## JOB
Find every line in the records that contains the string "kern" and copy each of those lines.

## STORED ROWS
-- START --
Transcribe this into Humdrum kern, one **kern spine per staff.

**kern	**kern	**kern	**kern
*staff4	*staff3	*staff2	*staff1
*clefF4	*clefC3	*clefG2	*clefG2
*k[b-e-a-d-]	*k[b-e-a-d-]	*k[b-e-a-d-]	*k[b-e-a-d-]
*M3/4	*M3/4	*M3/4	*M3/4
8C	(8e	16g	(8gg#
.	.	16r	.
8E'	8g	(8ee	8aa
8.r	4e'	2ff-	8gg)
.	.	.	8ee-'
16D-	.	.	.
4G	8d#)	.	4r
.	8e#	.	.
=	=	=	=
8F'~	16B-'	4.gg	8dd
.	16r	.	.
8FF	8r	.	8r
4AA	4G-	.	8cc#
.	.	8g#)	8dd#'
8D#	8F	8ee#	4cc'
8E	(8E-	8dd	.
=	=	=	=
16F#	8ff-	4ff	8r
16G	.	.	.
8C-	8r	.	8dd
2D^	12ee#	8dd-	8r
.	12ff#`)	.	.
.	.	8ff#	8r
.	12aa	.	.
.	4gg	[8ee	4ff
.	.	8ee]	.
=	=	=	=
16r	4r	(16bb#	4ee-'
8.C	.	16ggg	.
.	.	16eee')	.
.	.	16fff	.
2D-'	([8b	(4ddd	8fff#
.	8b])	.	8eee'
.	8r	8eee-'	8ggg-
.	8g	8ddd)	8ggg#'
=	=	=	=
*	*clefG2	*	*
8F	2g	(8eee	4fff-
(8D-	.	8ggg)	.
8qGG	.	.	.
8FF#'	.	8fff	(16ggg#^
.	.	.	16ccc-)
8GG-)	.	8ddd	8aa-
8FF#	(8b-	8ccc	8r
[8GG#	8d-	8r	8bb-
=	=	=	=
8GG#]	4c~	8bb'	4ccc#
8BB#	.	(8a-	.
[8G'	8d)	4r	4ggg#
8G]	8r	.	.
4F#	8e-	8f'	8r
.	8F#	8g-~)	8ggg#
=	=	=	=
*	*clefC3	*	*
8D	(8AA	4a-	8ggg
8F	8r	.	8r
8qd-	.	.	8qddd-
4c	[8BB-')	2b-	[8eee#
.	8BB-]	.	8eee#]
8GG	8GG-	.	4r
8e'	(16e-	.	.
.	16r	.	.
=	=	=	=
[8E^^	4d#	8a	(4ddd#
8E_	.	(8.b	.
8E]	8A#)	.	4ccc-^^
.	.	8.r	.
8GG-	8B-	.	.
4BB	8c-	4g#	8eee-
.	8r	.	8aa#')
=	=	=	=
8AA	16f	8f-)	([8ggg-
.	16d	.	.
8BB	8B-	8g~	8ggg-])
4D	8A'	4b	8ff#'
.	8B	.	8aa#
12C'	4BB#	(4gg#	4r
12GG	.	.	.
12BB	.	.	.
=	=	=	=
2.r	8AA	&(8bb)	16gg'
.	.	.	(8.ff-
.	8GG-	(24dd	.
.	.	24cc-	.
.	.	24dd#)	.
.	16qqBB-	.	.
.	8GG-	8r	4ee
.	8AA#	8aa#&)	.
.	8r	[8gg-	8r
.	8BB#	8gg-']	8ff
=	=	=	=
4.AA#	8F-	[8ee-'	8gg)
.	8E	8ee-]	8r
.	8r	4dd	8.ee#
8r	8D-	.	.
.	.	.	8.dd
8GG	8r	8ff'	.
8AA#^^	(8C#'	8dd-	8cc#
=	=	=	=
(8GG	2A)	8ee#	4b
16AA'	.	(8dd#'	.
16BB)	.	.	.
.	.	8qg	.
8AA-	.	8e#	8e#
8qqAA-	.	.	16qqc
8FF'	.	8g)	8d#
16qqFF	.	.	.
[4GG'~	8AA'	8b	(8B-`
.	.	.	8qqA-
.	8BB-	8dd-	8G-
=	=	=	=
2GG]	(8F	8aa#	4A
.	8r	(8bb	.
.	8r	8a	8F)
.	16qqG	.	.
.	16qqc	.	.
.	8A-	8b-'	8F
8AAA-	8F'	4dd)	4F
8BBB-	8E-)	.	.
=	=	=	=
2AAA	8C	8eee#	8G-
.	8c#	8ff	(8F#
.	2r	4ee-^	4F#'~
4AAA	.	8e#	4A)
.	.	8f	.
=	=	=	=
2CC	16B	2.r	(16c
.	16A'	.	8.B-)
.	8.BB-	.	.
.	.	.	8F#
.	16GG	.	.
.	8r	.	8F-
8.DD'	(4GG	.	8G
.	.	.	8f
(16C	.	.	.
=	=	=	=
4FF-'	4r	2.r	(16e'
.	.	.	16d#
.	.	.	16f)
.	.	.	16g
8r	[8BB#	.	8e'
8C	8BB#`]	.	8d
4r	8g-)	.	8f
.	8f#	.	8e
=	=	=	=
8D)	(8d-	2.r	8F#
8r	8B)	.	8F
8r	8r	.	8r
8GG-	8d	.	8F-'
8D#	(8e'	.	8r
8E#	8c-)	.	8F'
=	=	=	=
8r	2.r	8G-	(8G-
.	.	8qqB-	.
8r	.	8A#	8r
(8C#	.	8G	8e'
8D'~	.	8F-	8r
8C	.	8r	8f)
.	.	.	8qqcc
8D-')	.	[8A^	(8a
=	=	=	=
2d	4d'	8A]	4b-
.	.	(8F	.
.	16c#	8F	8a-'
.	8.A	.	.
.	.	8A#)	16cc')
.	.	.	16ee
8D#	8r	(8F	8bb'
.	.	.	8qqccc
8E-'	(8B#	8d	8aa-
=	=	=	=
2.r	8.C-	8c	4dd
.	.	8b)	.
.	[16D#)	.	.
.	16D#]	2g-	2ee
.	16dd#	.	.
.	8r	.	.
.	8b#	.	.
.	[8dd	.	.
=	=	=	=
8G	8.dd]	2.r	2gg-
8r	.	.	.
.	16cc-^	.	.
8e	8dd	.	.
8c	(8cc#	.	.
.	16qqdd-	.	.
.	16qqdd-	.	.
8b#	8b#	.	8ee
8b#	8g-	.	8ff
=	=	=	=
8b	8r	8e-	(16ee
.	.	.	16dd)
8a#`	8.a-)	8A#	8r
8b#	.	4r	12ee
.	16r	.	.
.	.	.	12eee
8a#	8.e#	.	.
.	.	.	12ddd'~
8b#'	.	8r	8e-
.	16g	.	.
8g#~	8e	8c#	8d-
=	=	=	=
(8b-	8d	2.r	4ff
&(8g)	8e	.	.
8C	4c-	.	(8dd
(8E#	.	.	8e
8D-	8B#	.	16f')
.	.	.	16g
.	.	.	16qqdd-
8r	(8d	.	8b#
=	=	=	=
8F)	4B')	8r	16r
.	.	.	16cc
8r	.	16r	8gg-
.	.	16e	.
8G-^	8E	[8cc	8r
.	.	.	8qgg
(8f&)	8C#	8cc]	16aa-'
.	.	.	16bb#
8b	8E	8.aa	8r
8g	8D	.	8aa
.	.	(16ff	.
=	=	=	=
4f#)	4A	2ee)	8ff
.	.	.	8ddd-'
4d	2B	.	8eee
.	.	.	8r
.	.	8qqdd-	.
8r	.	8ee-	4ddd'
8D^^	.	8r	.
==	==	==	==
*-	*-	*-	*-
-- END --
## SOLVED EXERCISE
Transcribe this into Humdrum kern, one **kern spine per staff.
**kern	**kern	**kern	**kern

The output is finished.